# The task:
Once the pictures have been excluded, set down each remaining entry word for word.

# Task input:
===
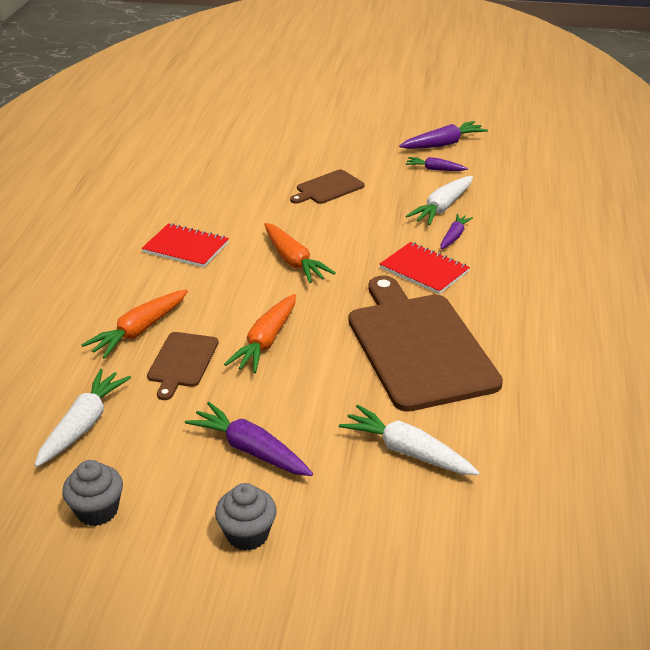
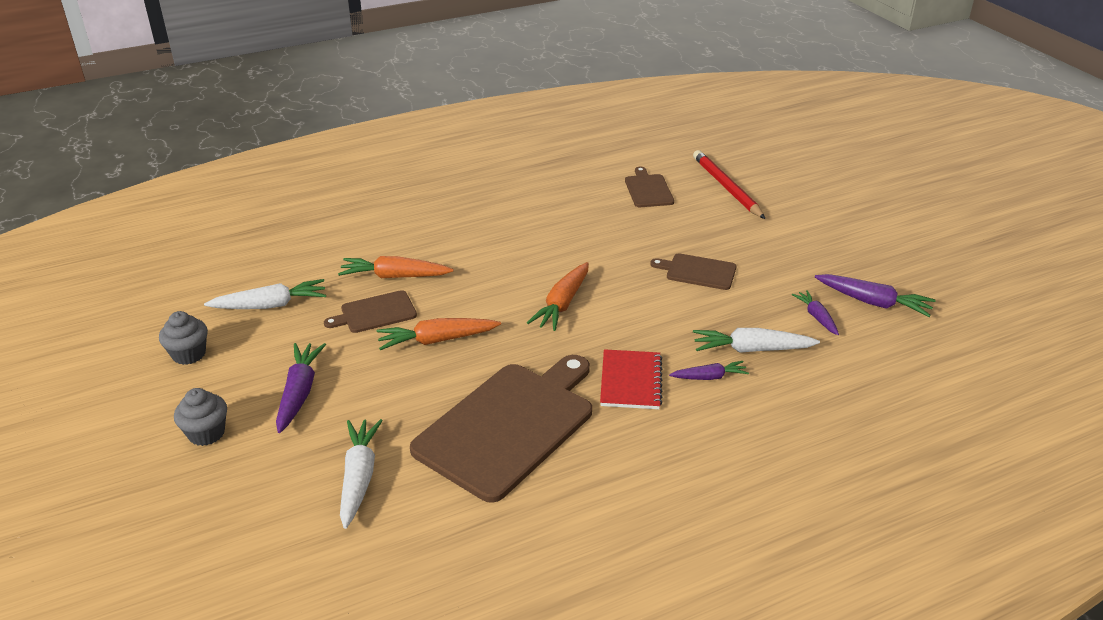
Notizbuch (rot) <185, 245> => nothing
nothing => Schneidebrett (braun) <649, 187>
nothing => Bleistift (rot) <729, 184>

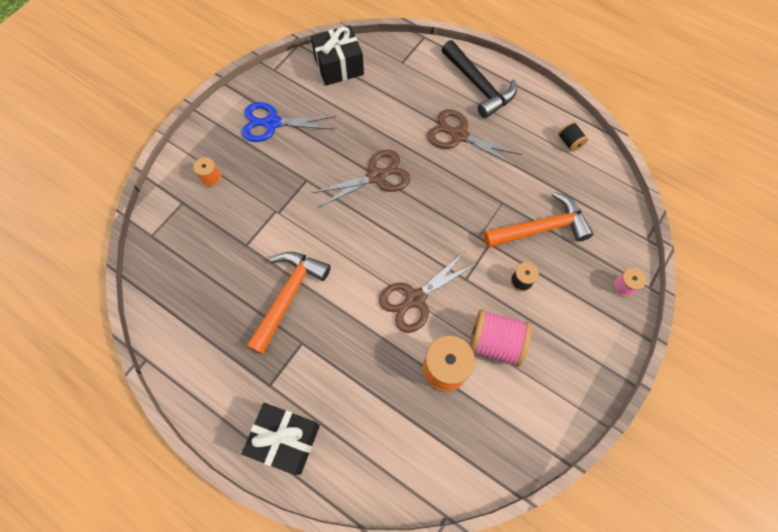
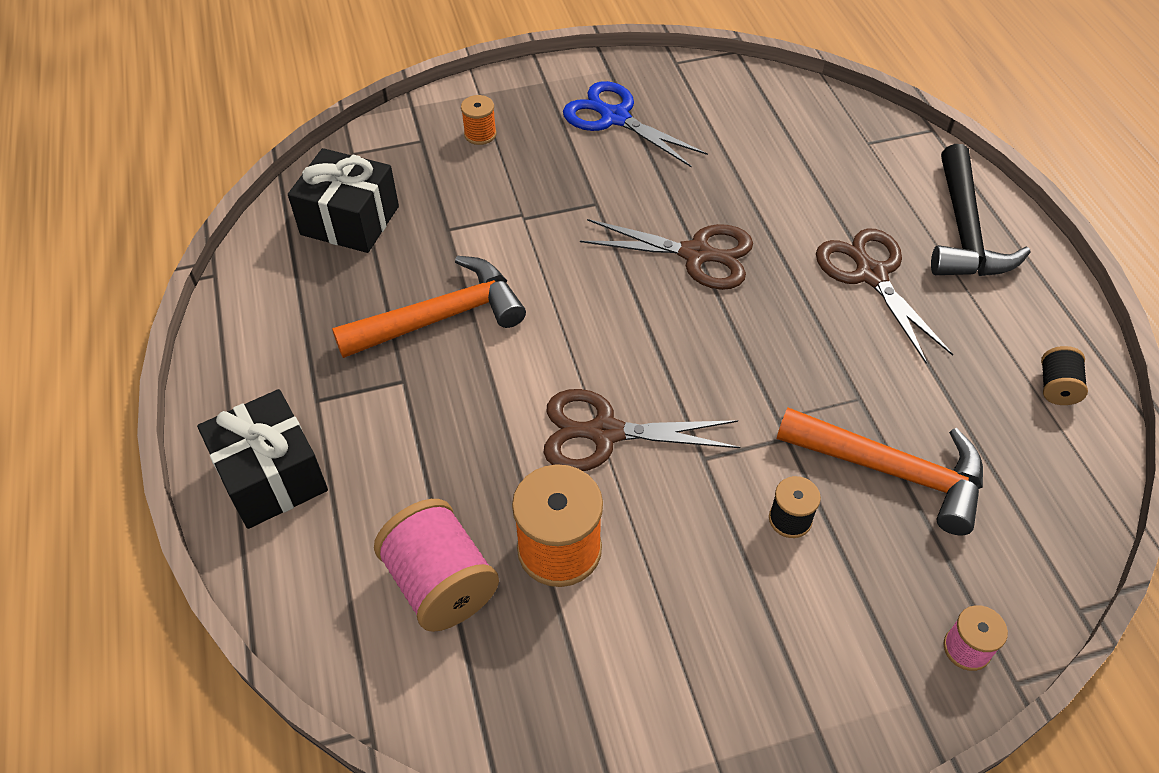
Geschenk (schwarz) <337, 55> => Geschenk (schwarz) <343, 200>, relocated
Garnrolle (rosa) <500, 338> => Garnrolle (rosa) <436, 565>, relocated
===
# Finished exercise:
Notizbuch (rot) <185, 245> => nothing
nothing => Schneidebrett (braun) <649, 187>
nothing => Bleistift (rot) <729, 184>

Geschenk (schwarz) <337, 55> => Geschenk (schwarz) <343, 200>, relocated
Garnrolle (rosa) <500, 338> => Garnrolle (rosa) <436, 565>, relocated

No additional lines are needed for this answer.